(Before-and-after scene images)
──────
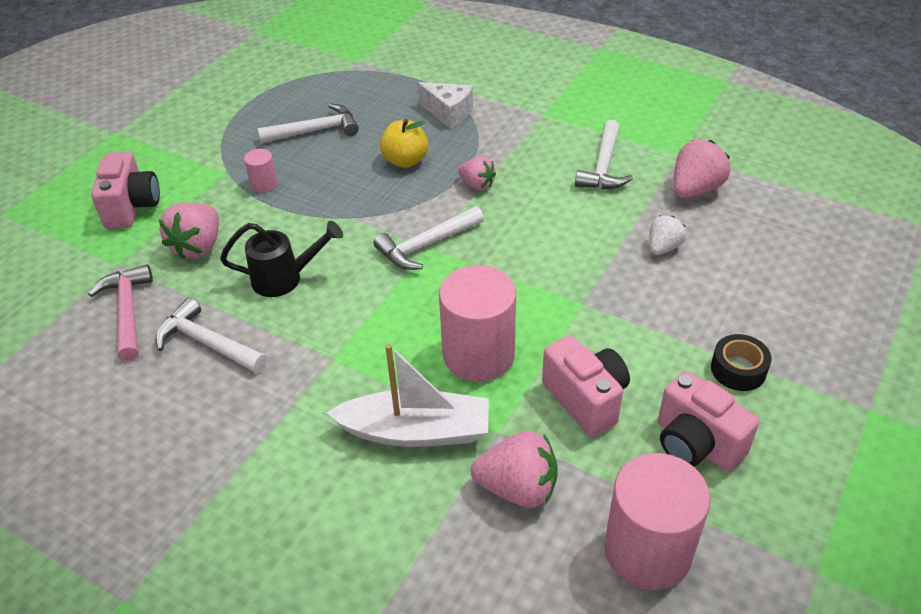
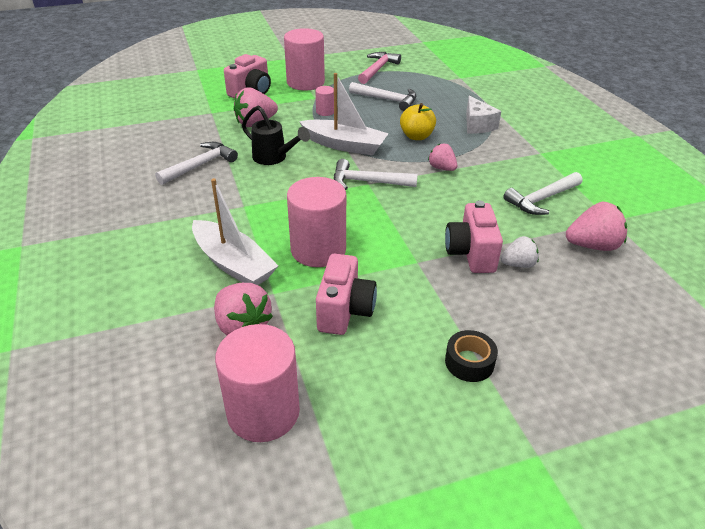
camera: 40 degrees right, 5 degrees down
(128, 312) = (188, 134): pink hammer -> pink hammer (377, 69)
(185, 157) = (305, 82): none -> pink cylinder
(208, 343) = (200, 165): white hammer -> white hammer turned 60 degrees clockwise
(344, 215) = (345, 145): none -> white boat
(477, 185) = (442, 168): pink strawberry -> pink strawberry turned 150 degrees clockwise
(696, 444) = (377, 381): pink camera -> pink camera (471, 254)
──────
Omit every picture, and please return the entries exactly from the first line through the line with "(208, 343) = (200, 165): white", both included.

» OUTPUT BELOW
camera: 40 degrees right, 5 degrees down
(128, 312) = (188, 134): pink hammer -> pink hammer (377, 69)
(185, 157) = (305, 82): none -> pink cylinder
(208, 343) = (200, 165): white hammer -> white hammer turned 60 degrees clockwise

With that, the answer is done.